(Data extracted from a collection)
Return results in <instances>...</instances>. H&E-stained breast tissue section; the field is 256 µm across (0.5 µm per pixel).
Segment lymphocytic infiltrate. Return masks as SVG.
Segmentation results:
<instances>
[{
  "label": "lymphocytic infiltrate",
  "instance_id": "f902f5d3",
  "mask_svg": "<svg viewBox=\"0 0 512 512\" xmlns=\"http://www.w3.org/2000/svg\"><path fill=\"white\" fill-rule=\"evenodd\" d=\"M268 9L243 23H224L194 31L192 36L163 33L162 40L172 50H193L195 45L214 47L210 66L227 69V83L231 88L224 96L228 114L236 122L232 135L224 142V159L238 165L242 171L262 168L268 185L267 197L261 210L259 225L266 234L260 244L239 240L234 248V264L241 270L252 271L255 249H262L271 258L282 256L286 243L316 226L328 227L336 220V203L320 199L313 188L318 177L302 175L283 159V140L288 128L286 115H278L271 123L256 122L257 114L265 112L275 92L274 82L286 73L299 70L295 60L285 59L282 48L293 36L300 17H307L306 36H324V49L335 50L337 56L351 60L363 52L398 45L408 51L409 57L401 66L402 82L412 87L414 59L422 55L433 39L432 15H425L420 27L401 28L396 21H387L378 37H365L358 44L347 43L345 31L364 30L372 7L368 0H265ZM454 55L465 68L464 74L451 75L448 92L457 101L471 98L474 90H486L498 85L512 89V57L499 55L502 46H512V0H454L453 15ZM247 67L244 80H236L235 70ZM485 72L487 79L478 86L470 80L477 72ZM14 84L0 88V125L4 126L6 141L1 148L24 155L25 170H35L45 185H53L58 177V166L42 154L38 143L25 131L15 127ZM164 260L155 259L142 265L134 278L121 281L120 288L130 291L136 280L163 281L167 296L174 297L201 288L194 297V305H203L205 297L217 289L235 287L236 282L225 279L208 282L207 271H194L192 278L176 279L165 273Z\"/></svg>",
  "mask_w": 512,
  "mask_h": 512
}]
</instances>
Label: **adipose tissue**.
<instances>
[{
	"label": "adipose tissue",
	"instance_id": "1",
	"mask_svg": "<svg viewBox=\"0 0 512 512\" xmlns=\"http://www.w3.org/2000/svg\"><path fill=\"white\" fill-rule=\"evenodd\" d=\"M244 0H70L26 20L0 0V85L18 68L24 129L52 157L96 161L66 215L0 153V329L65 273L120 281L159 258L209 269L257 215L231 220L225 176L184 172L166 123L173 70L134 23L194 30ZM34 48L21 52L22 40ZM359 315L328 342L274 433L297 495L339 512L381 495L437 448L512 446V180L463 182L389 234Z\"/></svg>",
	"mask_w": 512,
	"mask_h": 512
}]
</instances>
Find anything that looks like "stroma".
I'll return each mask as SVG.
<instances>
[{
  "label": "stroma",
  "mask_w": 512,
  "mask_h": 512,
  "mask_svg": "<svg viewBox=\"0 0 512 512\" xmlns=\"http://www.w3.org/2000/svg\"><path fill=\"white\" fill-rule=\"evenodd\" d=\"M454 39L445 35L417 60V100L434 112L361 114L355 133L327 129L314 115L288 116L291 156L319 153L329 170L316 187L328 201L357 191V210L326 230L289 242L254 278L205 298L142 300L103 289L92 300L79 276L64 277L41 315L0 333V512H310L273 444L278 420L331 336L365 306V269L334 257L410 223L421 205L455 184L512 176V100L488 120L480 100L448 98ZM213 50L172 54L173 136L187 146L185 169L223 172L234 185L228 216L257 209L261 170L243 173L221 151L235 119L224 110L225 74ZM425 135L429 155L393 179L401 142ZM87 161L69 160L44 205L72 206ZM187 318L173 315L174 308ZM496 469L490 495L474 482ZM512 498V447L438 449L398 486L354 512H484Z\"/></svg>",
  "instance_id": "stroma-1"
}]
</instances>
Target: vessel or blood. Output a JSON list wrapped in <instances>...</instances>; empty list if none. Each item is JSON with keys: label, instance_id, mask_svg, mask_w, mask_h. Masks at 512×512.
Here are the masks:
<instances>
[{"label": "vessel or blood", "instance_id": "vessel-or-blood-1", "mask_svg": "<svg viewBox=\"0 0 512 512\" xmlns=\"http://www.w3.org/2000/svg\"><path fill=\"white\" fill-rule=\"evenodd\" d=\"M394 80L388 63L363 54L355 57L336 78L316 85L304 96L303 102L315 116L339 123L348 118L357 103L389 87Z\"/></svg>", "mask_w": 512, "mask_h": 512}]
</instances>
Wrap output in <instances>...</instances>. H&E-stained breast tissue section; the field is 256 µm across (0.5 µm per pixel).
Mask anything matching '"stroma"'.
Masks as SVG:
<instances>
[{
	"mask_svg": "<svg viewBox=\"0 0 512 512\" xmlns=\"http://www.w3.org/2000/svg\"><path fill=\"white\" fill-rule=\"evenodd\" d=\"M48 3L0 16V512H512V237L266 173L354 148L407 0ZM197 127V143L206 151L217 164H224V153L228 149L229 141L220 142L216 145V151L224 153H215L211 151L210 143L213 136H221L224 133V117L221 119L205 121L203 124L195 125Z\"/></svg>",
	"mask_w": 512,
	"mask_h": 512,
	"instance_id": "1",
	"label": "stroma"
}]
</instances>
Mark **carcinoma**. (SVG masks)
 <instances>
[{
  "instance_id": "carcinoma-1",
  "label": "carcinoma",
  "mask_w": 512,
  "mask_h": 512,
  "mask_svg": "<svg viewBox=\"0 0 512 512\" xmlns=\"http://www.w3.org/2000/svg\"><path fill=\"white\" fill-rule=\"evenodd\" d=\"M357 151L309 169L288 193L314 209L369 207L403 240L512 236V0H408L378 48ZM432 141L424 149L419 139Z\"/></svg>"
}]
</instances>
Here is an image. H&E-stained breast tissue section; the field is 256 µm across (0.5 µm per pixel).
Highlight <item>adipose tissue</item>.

### Task goal
Copy out every line of the listing that includes the string "pixel".

### Response
Return results in <instances>...</instances>. H&E-stained breast tissue section; the field is 256 µm across (0.5 µm per pixel).
Wrap output in <instances>...</instances>. H&E-stained breast tissue section; the field is 256 µm across (0.5 µm per pixel).
Here is an image. H&E-stained breast tissue section; the field is 256 µm across (0.5 µm per pixel).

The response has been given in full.